▶ _Exercise inputs_
------
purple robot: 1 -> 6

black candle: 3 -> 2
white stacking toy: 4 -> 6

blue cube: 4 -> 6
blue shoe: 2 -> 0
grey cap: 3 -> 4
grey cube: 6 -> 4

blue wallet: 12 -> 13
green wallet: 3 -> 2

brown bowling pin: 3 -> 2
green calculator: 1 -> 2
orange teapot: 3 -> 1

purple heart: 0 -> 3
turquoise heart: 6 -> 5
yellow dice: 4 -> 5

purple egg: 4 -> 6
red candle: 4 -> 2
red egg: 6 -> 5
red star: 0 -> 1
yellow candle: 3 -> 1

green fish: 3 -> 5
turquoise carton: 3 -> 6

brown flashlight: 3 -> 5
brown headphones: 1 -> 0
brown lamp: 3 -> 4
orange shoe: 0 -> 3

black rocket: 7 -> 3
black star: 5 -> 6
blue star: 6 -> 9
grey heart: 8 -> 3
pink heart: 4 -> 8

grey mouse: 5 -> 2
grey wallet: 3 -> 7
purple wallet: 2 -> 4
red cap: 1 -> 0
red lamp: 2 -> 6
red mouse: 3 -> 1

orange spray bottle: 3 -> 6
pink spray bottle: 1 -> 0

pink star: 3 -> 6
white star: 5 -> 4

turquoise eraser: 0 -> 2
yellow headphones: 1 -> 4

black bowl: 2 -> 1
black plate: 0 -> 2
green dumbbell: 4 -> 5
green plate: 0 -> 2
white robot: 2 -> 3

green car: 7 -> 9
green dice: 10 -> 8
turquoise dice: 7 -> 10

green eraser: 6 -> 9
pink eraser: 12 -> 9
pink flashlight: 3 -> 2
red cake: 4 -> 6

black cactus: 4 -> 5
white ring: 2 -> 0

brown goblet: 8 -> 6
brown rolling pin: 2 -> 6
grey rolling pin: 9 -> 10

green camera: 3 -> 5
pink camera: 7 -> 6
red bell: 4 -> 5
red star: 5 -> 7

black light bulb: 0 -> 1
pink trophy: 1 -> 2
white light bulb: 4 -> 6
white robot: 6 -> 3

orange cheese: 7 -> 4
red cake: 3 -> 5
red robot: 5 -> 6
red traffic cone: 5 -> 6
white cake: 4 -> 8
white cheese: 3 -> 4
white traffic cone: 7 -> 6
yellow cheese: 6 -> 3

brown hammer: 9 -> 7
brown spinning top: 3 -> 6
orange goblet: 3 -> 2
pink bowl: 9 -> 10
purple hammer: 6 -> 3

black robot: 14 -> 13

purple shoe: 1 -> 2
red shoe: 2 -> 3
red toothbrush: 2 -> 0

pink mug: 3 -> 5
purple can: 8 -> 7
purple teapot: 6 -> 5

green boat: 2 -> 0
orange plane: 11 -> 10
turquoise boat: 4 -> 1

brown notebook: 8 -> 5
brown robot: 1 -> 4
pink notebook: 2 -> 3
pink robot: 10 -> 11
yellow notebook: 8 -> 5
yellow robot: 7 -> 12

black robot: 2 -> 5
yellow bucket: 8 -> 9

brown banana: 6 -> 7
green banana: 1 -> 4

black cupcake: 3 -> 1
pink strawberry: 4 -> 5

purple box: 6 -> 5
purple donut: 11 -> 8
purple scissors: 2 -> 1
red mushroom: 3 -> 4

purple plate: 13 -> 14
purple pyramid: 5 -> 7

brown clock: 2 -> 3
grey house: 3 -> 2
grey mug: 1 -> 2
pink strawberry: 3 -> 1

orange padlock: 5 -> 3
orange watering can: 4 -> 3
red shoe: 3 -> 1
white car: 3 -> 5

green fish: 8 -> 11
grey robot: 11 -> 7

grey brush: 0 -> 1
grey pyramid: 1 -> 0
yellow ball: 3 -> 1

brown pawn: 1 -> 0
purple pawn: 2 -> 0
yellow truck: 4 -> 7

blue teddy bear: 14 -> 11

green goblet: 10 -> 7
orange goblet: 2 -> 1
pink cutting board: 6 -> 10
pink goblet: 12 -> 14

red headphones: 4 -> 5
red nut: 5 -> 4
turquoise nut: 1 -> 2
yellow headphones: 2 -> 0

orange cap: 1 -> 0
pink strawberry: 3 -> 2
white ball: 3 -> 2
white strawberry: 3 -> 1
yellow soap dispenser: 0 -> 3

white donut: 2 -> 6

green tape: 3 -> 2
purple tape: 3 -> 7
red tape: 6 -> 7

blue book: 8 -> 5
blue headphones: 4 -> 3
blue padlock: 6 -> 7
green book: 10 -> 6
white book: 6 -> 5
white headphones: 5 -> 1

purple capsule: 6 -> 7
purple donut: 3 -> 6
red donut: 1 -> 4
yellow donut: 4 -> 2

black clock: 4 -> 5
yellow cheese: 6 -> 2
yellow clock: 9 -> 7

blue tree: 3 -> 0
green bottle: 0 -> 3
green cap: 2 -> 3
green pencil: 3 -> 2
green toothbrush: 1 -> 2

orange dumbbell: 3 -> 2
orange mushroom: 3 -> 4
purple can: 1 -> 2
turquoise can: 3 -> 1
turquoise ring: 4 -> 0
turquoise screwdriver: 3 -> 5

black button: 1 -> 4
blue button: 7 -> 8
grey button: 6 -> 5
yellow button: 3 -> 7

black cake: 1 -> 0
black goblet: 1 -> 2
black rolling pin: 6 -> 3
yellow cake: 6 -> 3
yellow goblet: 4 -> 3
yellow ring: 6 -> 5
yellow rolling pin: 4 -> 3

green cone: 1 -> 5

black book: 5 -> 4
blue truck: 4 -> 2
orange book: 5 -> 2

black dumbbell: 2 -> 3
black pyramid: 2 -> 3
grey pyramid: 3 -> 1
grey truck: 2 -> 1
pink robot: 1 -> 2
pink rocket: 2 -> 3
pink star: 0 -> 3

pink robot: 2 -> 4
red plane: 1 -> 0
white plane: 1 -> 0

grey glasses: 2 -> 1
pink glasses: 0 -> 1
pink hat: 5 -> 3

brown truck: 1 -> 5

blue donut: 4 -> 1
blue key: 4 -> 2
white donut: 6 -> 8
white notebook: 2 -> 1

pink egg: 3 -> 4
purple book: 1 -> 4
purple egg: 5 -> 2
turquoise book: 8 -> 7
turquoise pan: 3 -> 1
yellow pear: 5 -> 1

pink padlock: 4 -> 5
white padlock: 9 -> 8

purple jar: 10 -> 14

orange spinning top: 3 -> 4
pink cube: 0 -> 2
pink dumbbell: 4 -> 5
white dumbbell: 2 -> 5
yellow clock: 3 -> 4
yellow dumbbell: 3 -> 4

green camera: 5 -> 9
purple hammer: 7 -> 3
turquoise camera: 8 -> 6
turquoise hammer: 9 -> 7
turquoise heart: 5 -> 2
------
▶ _Task prompt_
Set down, exactly as they appear, the line holding "green camera: 5 -> 9" and every line after it until the records end.

▶ _Answer box_
green camera: 5 -> 9
purple hammer: 7 -> 3
turquoise camera: 8 -> 6
turquoise hammer: 9 -> 7
turquoise heart: 5 -> 2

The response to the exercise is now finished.